[Dataset entries]:
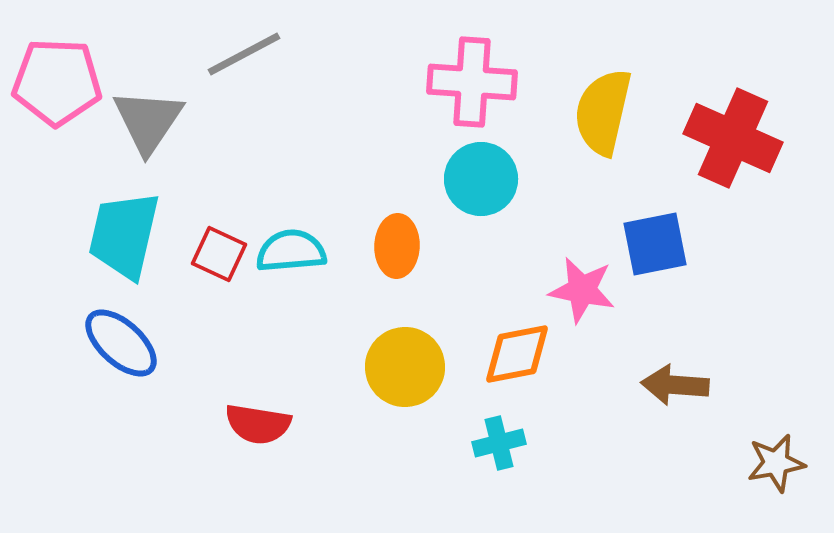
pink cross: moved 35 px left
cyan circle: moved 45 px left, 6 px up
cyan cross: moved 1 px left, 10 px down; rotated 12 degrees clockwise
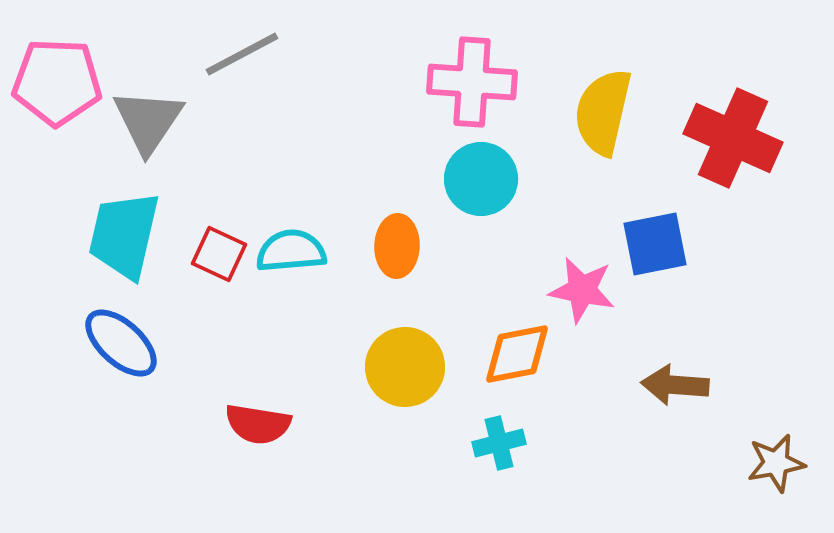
gray line: moved 2 px left
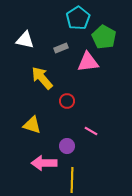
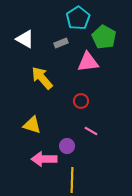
white triangle: moved 1 px up; rotated 18 degrees clockwise
gray rectangle: moved 5 px up
red circle: moved 14 px right
pink arrow: moved 4 px up
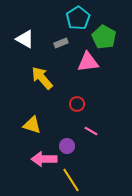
red circle: moved 4 px left, 3 px down
yellow line: moved 1 px left; rotated 35 degrees counterclockwise
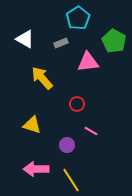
green pentagon: moved 10 px right, 4 px down
purple circle: moved 1 px up
pink arrow: moved 8 px left, 10 px down
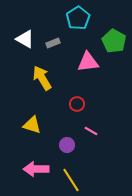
gray rectangle: moved 8 px left
yellow arrow: rotated 10 degrees clockwise
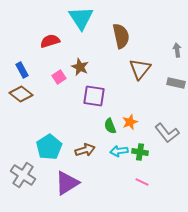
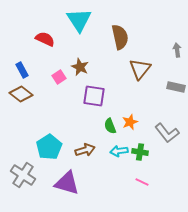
cyan triangle: moved 2 px left, 2 px down
brown semicircle: moved 1 px left, 1 px down
red semicircle: moved 5 px left, 2 px up; rotated 42 degrees clockwise
gray rectangle: moved 4 px down
purple triangle: rotated 48 degrees clockwise
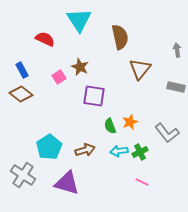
green cross: rotated 35 degrees counterclockwise
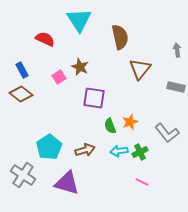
purple square: moved 2 px down
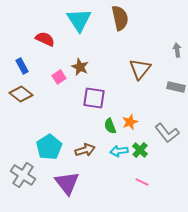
brown semicircle: moved 19 px up
blue rectangle: moved 4 px up
green cross: moved 2 px up; rotated 21 degrees counterclockwise
purple triangle: rotated 36 degrees clockwise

[Stated goal]:
Recast every line of the rows above as a Markdown table with two columns, n for the row number and Line for the line itself. Skip blank lines and leave the pictures out of the answer.

[Full solution]:
| n | Line |
|---|---|
| 1 | pink cross: moved 35 px left |
| 2 | cyan circle: moved 45 px left, 6 px up |
| 3 | cyan cross: moved 1 px left, 10 px down; rotated 12 degrees clockwise |
| 4 | gray line: moved 2 px left |
| 5 | white triangle: moved 1 px up; rotated 18 degrees clockwise |
| 6 | gray rectangle: moved 5 px up |
| 7 | red circle: moved 14 px right |
| 8 | pink arrow: moved 4 px up |
| 9 | red circle: moved 4 px left, 3 px down |
| 10 | yellow line: moved 1 px left; rotated 35 degrees counterclockwise |
| 11 | green pentagon: moved 10 px right, 4 px down |
| 12 | purple circle: moved 1 px up |
| 13 | pink arrow: moved 8 px left, 10 px down |
| 14 | gray rectangle: moved 8 px left |
| 15 | yellow arrow: rotated 10 degrees clockwise |
| 16 | cyan triangle: moved 2 px left, 2 px down |
| 17 | brown semicircle: moved 1 px left, 1 px down |
| 18 | red semicircle: moved 5 px left, 2 px up; rotated 42 degrees clockwise |
| 19 | gray rectangle: moved 4 px down |
| 20 | purple triangle: rotated 48 degrees clockwise |
| 21 | green cross: rotated 35 degrees counterclockwise |
| 22 | purple square: moved 2 px down |
| 23 | brown semicircle: moved 19 px up |
| 24 | blue rectangle: moved 4 px up |
| 25 | green cross: moved 2 px up; rotated 21 degrees counterclockwise |
| 26 | purple triangle: rotated 36 degrees clockwise |